Spatial object tracking data –
====

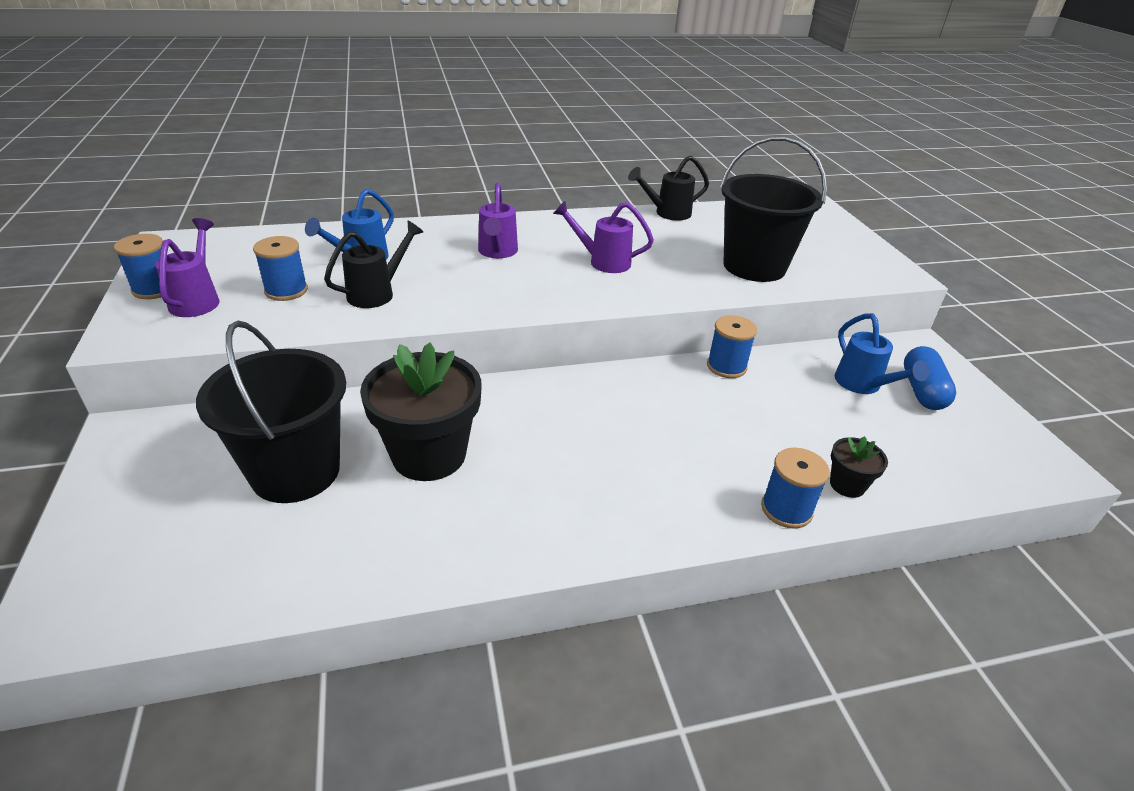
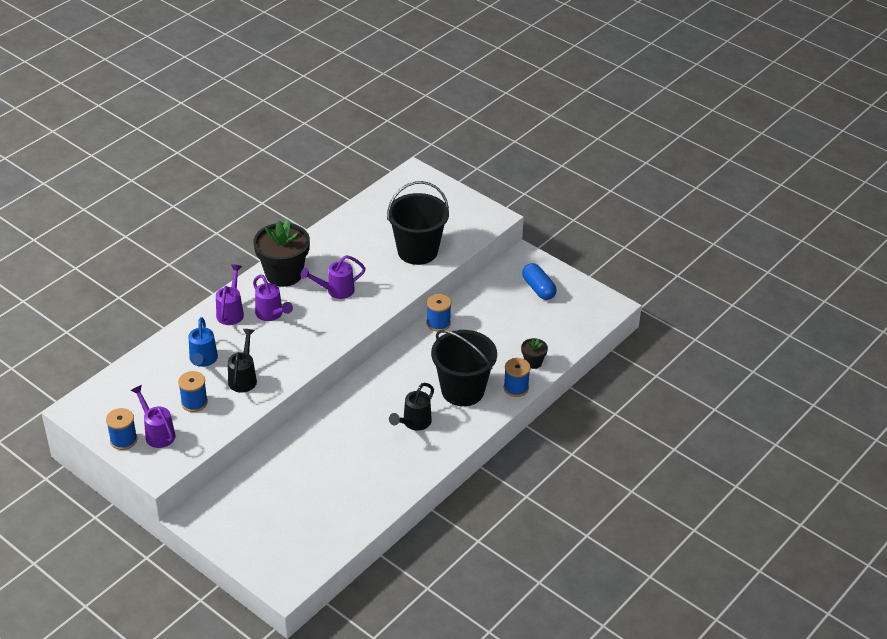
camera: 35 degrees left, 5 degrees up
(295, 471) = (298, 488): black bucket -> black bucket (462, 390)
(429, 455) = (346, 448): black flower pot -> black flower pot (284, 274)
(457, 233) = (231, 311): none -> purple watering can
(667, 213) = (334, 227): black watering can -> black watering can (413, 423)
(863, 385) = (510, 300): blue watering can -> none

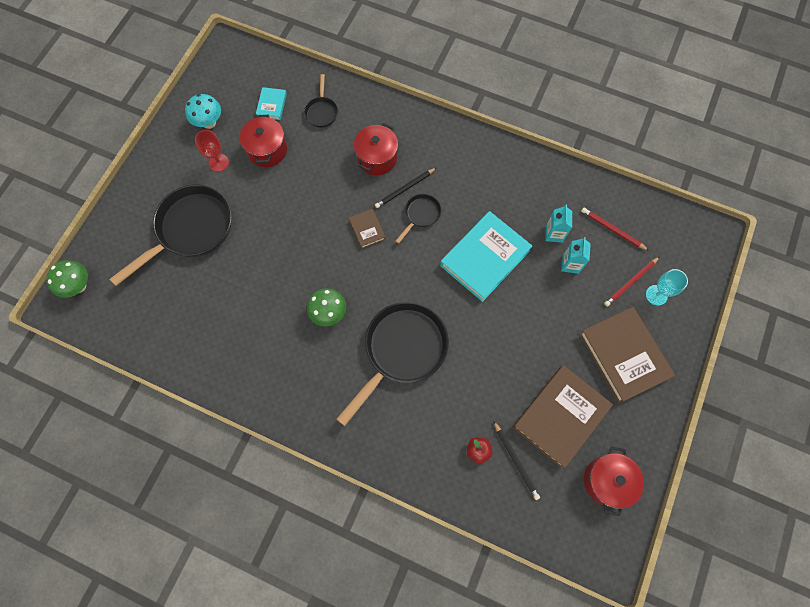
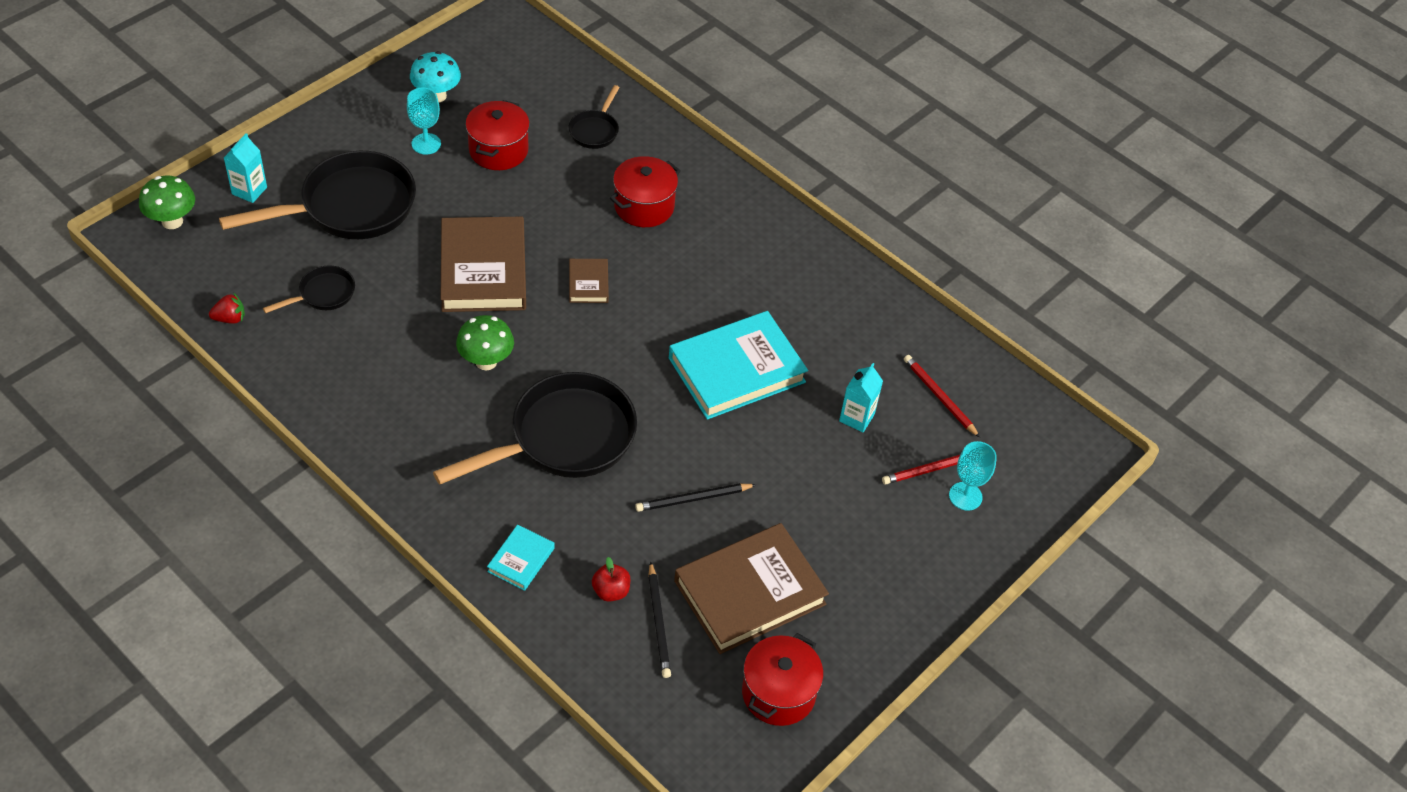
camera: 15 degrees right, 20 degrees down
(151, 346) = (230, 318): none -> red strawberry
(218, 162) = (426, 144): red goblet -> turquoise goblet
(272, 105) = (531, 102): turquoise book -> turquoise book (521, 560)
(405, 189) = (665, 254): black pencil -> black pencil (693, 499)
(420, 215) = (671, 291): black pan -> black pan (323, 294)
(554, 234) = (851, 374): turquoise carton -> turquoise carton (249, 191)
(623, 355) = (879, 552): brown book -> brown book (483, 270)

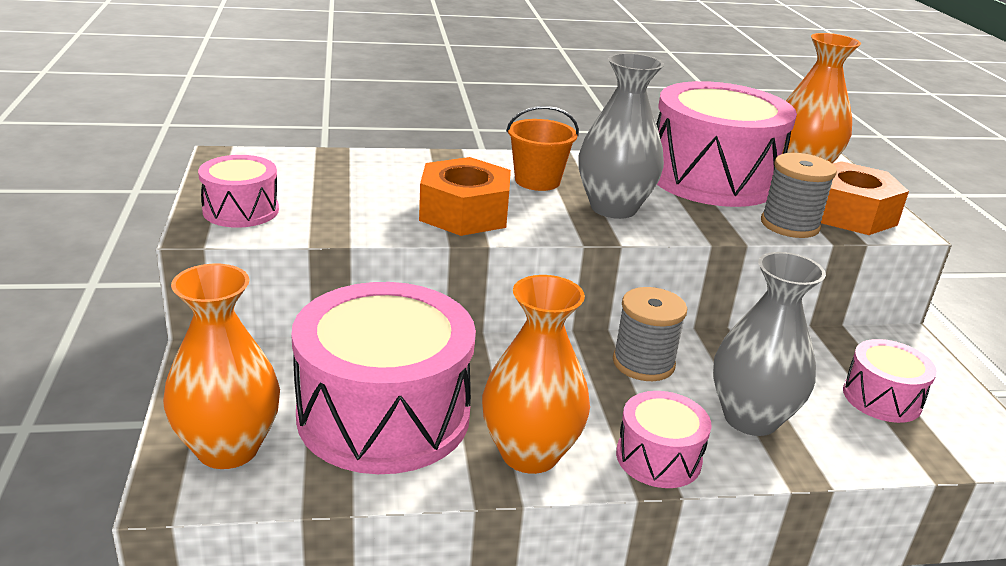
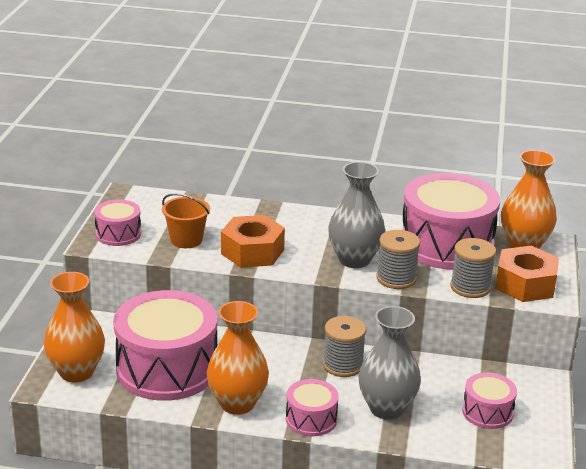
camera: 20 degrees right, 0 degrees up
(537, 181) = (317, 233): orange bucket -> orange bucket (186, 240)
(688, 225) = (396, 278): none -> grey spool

====

Task instructions – Using the data above, print every line exactly, omitting pictures.

Task solution –
camera: 35 degrees left, 5 degrees up
(295, 471) = (298, 488): black bucket -> black bucket (462, 390)
(429, 455) = (346, 448): black flower pot -> black flower pot (284, 274)
(457, 233) = (231, 311): none -> purple watering can
(667, 213) = (334, 227): black watering can -> black watering can (413, 423)
(863, 385) = (510, 300): blue watering can -> none

camera: 15 degrees right, 20 degrees down
(151, 346) = (230, 318): none -> red strawberry
(218, 162) = (426, 144): red goblet -> turquoise goblet
(272, 105) = (531, 102): turquoise book -> turquoise book (521, 560)
(405, 189) = (665, 254): black pencil -> black pencil (693, 499)
(420, 215) = (671, 291): black pan -> black pan (323, 294)
(554, 234) = (851, 374): turquoise carton -> turquoise carton (249, 191)
(623, 355) = (879, 552): brown book -> brown book (483, 270)

camera: 20 degrees right, 0 degrees up
(537, 181) = (317, 233): orange bucket -> orange bucket (186, 240)
(688, 225) = (396, 278): none -> grey spool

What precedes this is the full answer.